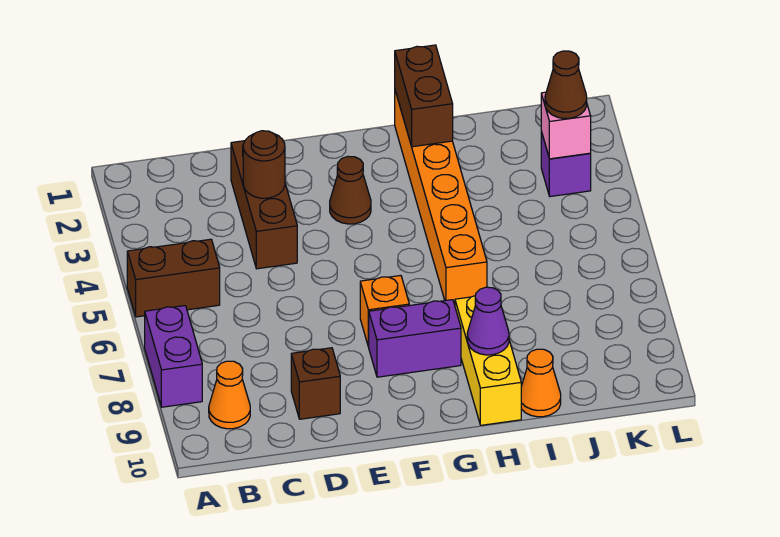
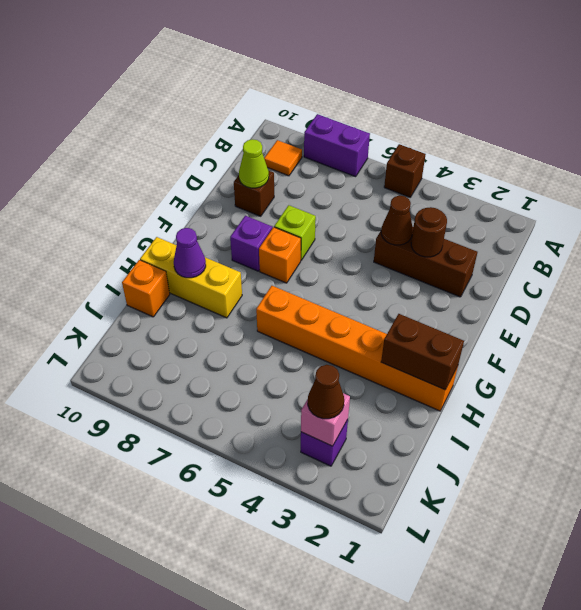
brown brick A5:B5 level 1 -> brown brick A5 level 1
orange cone B9 level 1 -> orange tile B9 level 1
none -> lime cone D9 level 2
none -> lime brick E7 level 1
brown cone F3 level 1 -> brown cone D4 level 2
purple brick F8:G8 level 1 -> purple brick F8 level 1
orange cone I10 level 1 -> orange brick I10 level 1

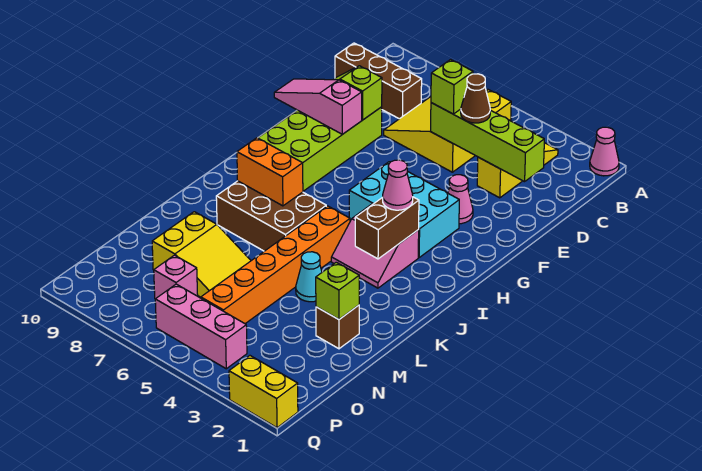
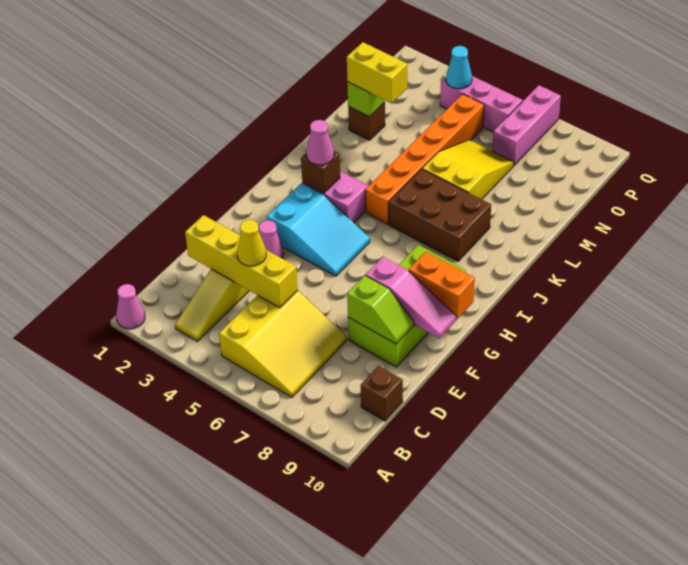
brown brick C8:C10 level 1 -> brown brick C10 level 1
lime brick D2:D5 level 2 -> yellow brick D2:D5 level 2
brown cone D4 level 3 -> yellow cone D4 level 3
lime brick D5 level 3 -> none
cyan brick G3:H5 level 1 -> cyan slope G3:H5 level 1 top 3
brown brick I3:J3 level 2 -> brown brick I3 level 2
orange brick J7:J8 level 2 -> orange brick G9:G10 level 2
cyan cone L4 level 1 -> cyan cone P4 level 2
yellow slope M6:N8 level 1 top 8 -> yellow slope L6:N7 level 1 top L
pink brick O7 level 1 -> pink brick O7:Q7 level 1
yellow brick Q1:Q2 level 1 -> yellow brick M2:M3 level 3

◇ ◇ ◇

→ **YOUR GOAL**
Go through the records above, find every line with the word "brown", and list those lines.

→ **RESPONSE**
brown brick A5:B5 level 1 -> brown brick A5 level 1
brown cone F3 level 1 -> brown cone D4 level 2
brown brick C8:C10 level 1 -> brown brick C10 level 1
brown cone D4 level 3 -> yellow cone D4 level 3
brown brick I3:J3 level 2 -> brown brick I3 level 2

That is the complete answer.